- EXERCISE OBJECTIVE
Reproduce the data below in full. Nothing should differ from the original.

- LISTED RECORDS
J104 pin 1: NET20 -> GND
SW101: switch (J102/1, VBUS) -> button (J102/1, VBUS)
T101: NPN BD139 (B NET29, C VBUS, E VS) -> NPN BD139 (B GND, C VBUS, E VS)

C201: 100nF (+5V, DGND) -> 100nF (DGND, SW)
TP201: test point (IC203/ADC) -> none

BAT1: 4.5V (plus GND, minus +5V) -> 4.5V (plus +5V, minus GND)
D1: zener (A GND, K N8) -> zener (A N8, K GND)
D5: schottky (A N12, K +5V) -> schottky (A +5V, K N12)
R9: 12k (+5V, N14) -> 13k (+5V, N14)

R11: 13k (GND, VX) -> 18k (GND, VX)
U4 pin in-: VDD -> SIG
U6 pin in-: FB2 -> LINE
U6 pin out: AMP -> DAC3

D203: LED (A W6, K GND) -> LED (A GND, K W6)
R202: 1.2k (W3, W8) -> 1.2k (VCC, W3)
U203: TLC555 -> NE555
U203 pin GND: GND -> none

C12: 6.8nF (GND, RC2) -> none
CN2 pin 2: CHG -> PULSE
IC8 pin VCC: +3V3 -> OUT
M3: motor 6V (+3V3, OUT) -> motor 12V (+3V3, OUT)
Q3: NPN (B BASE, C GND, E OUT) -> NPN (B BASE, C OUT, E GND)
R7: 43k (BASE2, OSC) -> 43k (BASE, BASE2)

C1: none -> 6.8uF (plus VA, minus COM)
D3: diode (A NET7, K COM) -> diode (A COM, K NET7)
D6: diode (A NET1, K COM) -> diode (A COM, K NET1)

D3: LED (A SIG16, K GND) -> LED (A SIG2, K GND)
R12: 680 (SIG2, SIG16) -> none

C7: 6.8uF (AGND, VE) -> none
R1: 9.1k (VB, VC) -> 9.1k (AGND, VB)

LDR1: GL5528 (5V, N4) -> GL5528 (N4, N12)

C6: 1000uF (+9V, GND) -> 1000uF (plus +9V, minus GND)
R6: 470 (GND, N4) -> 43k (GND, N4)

- RESPONSE BELOW
J104 pin 1: NET20 -> GND
SW101: switch (J102/1, VBUS) -> button (J102/1, VBUS)
T101: NPN BD139 (B NET29, C VBUS, E VS) -> NPN BD139 (B GND, C VBUS, E VS)

C201: 100nF (+5V, DGND) -> 100nF (DGND, SW)
TP201: test point (IC203/ADC) -> none

BAT1: 4.5V (plus GND, minus +5V) -> 4.5V (plus +5V, minus GND)
D1: zener (A GND, K N8) -> zener (A N8, K GND)
D5: schottky (A N12, K +5V) -> schottky (A +5V, K N12)
R9: 12k (+5V, N14) -> 13k (+5V, N14)

R11: 13k (GND, VX) -> 18k (GND, VX)
U4 pin in-: VDD -> SIG
U6 pin in-: FB2 -> LINE
U6 pin out: AMP -> DAC3

D203: LED (A W6, K GND) -> LED (A GND, K W6)
R202: 1.2k (W3, W8) -> 1.2k (VCC, W3)
U203: TLC555 -> NE555
U203 pin GND: GND -> none

C12: 6.8nF (GND, RC2) -> none
CN2 pin 2: CHG -> PULSE
IC8 pin VCC: +3V3 -> OUT
M3: motor 6V (+3V3, OUT) -> motor 12V (+3V3, OUT)
Q3: NPN (B BASE, C GND, E OUT) -> NPN (B BASE, C OUT, E GND)
R7: 43k (BASE2, OSC) -> 43k (BASE, BASE2)

C1: none -> 6.8uF (plus VA, minus COM)
D3: diode (A NET7, K COM) -> diode (A COM, K NET7)
D6: diode (A NET1, K COM) -> diode (A COM, K NET1)

D3: LED (A SIG16, K GND) -> LED (A SIG2, K GND)
R12: 680 (SIG2, SIG16) -> none

C7: 6.8uF (AGND, VE) -> none
R1: 9.1k (VB, VC) -> 9.1k (AGND, VB)

LDR1: GL5528 (5V, N4) -> GL5528 (N4, N12)

C6: 1000uF (+9V, GND) -> 1000uF (plus +9V, minus GND)
R6: 470 (GND, N4) -> 43k (GND, N4)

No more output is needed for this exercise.